─── DATA EXTRACTS
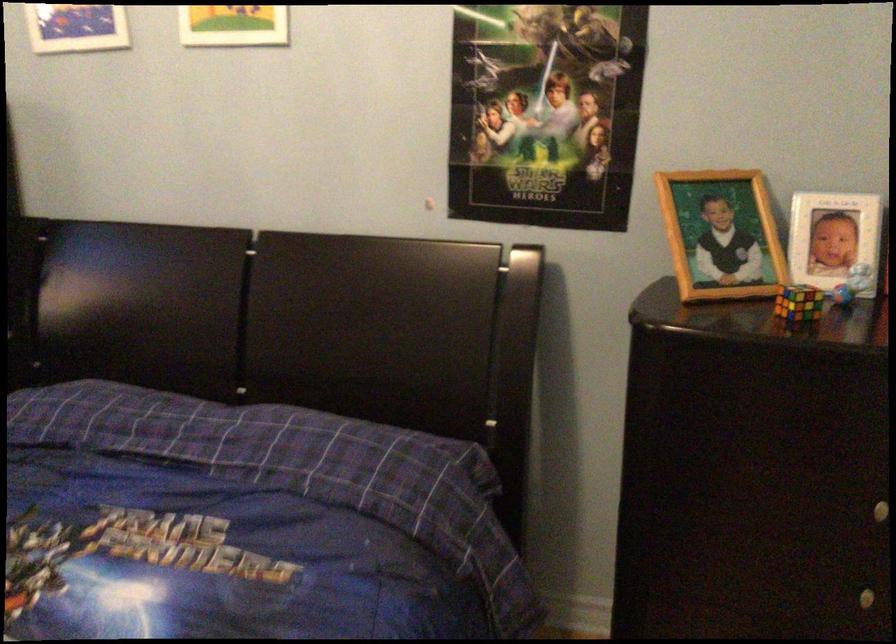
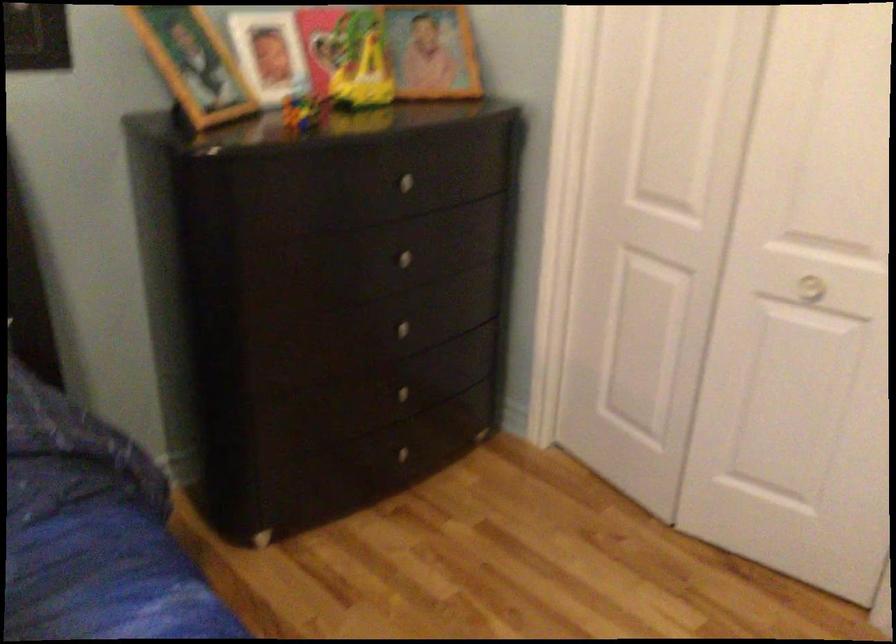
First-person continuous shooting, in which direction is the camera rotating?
──────
─── DATA EXTRACTS
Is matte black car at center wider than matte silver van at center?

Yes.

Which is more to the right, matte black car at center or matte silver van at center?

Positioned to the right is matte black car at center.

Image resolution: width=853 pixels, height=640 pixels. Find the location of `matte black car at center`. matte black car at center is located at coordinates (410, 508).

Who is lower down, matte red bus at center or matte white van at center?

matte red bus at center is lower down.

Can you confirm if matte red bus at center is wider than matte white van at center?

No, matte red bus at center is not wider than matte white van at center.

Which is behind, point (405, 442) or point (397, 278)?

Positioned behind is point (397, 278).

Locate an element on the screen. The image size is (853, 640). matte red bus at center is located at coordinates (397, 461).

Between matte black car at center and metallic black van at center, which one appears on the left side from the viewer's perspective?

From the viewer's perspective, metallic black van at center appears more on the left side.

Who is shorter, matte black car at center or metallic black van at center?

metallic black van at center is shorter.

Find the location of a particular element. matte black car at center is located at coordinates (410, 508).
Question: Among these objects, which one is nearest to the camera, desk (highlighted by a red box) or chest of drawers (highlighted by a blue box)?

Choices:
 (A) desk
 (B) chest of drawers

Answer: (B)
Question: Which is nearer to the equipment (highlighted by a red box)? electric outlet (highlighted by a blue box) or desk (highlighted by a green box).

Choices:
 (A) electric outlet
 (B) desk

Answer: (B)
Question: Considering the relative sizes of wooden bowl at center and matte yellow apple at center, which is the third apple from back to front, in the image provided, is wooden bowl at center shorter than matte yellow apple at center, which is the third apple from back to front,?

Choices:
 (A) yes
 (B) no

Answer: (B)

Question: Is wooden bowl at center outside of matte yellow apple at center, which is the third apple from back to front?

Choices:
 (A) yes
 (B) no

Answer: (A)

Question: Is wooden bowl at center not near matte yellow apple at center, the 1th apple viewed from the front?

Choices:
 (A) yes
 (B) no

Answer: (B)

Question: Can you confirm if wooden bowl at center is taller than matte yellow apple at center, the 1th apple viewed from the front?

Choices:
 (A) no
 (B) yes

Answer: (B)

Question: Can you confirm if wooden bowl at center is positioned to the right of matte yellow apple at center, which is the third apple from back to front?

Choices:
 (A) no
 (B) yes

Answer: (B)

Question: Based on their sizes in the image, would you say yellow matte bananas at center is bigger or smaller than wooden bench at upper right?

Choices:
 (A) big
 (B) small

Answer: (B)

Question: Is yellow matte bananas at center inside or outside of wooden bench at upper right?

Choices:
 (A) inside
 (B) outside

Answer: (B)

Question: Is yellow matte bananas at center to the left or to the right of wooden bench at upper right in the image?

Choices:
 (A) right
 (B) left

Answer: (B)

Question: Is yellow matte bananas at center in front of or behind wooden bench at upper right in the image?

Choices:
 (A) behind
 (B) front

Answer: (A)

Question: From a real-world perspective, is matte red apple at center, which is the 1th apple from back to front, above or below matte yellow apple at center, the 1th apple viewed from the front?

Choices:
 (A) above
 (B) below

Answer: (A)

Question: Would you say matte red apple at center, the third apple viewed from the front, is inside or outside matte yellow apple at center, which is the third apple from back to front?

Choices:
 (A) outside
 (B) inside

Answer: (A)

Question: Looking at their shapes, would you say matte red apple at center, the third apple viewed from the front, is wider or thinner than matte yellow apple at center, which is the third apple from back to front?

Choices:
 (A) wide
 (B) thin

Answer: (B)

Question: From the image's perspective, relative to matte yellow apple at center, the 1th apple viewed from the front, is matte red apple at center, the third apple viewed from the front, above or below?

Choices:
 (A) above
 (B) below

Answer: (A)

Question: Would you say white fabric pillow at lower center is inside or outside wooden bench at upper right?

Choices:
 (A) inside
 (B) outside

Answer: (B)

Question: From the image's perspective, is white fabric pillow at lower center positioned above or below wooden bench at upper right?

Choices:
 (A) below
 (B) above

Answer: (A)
──────
### [EXERCISE DETAILS]
Count the lines in the rows above that contain the word "behind". Reply with the number alone.

### [SOLUTION]
4